*Work to be completed*: From the line that holds "P1 pin 3: VCTRL -> GND" down to the last line of the listing below, reproduce each line exactly and nothing more, omitting pictures.

== == ==

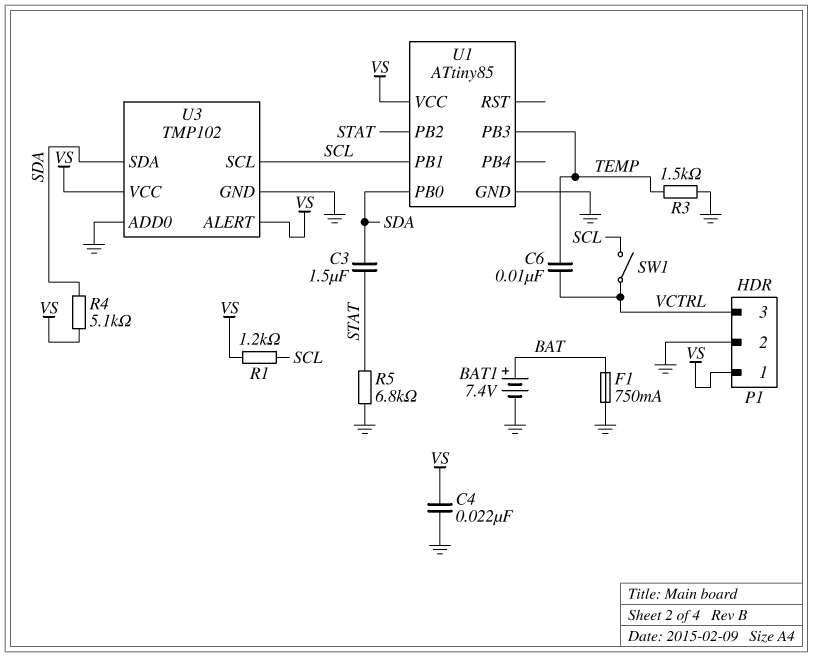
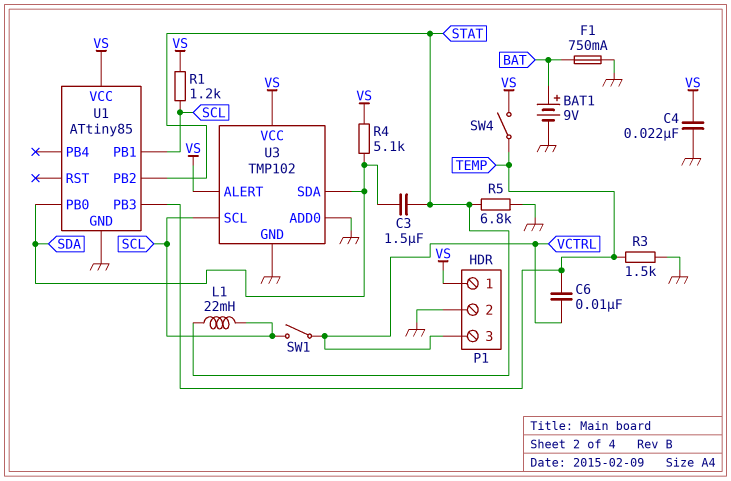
BAT1: 7.4V (plus BAT, minus GND) -> 9V (plus BAT, minus GND)
L1: none -> 22mH (SCL, STAT)
SW4: none -> switch (TEMP, VS)

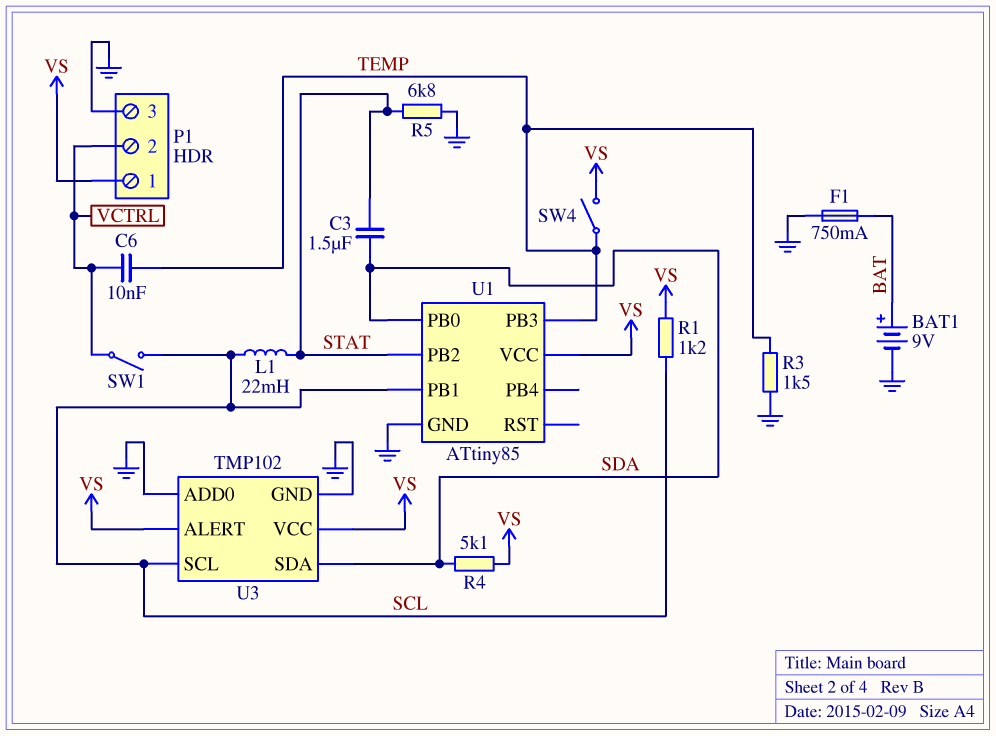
C4: 22nF (GND, VS) -> none
P1 pin 2: GND -> VCTRL
P1 pin 3: VCTRL -> GND

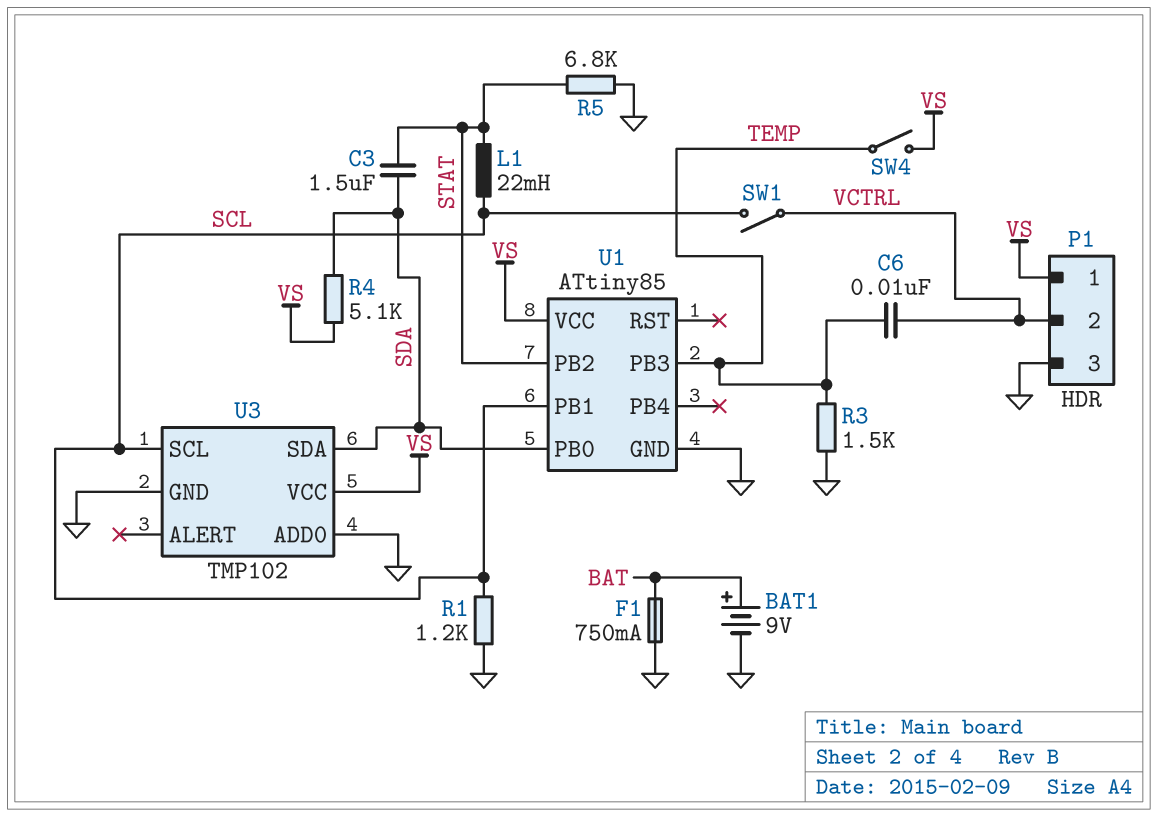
R1: 1.2k (SCL, VS) -> 1.2k (GND, SCL)
U3 pin ALERT: VS -> none

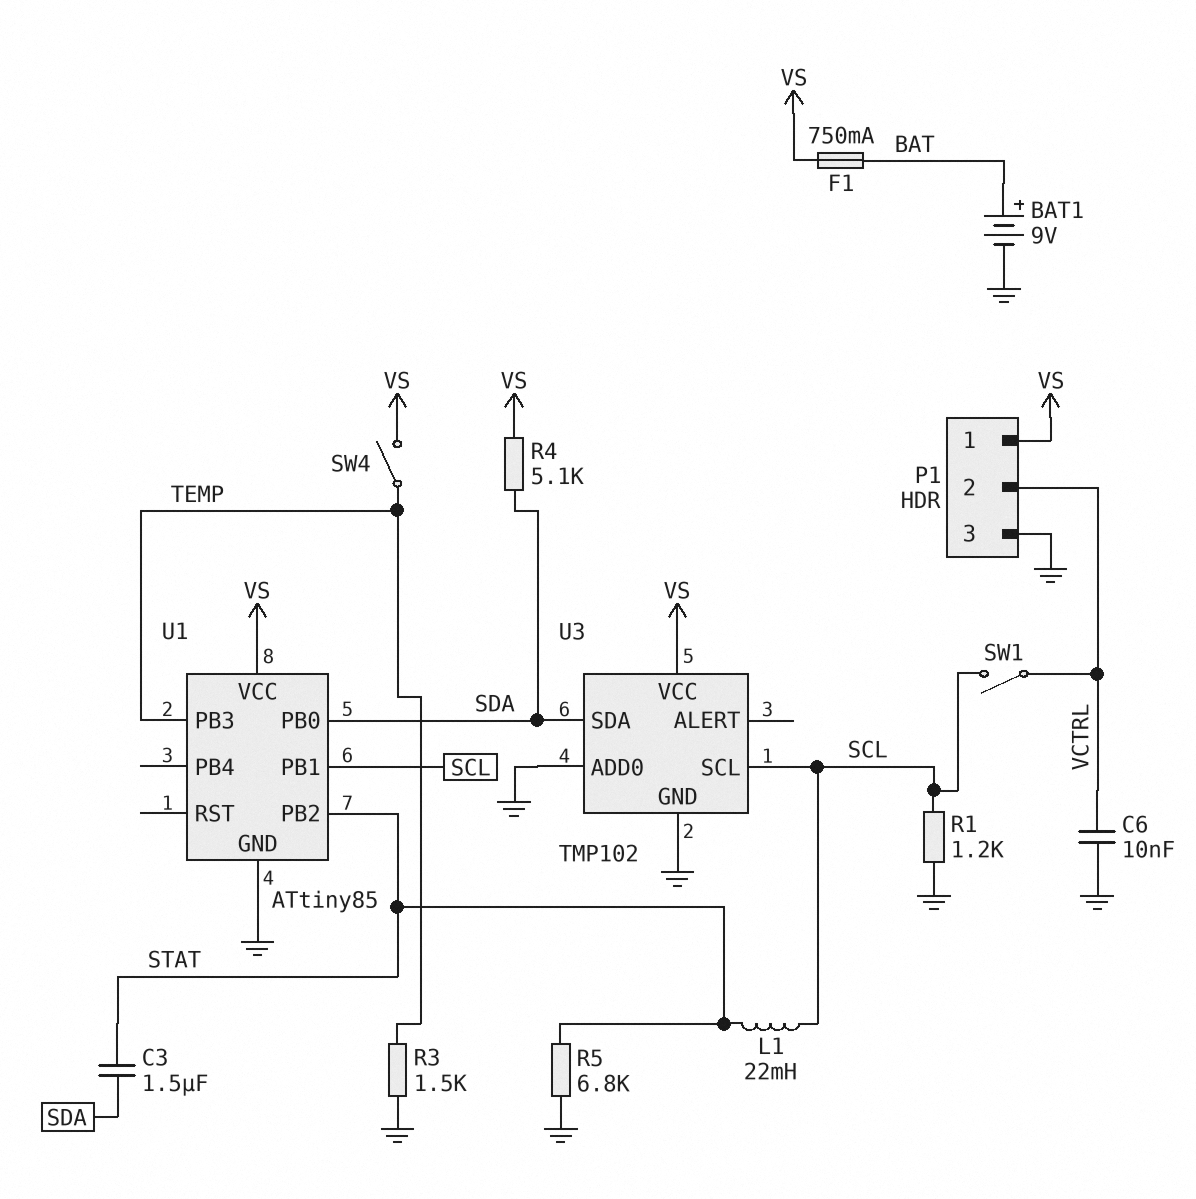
C6: 10nF (TEMP, VCTRL) -> 10nF (GND, VCTRL)
F1: 750mA (BAT, GND) -> 750mA (BAT, VS)

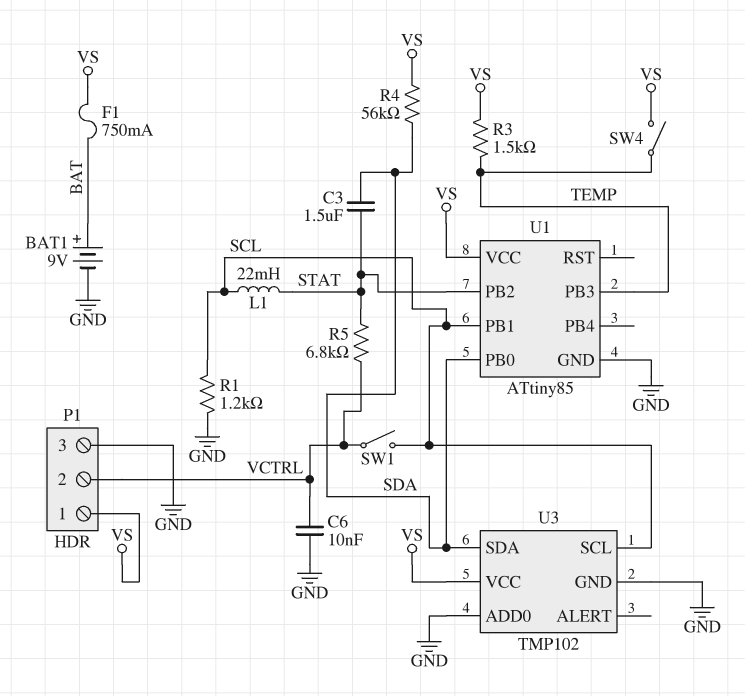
R3: 1.5k (GND, TEMP) -> 1.5k (TEMP, VS)
R4: 5.1k (SDA, VS) -> 56k (SDA, VS)
R5: 6.8k (GND, STAT) -> 6.8k (STAT, VCTRL)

== == ==

*Solution*:
P1 pin 3: VCTRL -> GND

R1: 1.2k (SCL, VS) -> 1.2k (GND, SCL)
U3 pin ALERT: VS -> none

C6: 10nF (TEMP, VCTRL) -> 10nF (GND, VCTRL)
F1: 750mA (BAT, GND) -> 750mA (BAT, VS)

R3: 1.5k (GND, TEMP) -> 1.5k (TEMP, VS)
R4: 5.1k (SDA, VS) -> 56k (SDA, VS)
R5: 6.8k (GND, STAT) -> 6.8k (STAT, VCTRL)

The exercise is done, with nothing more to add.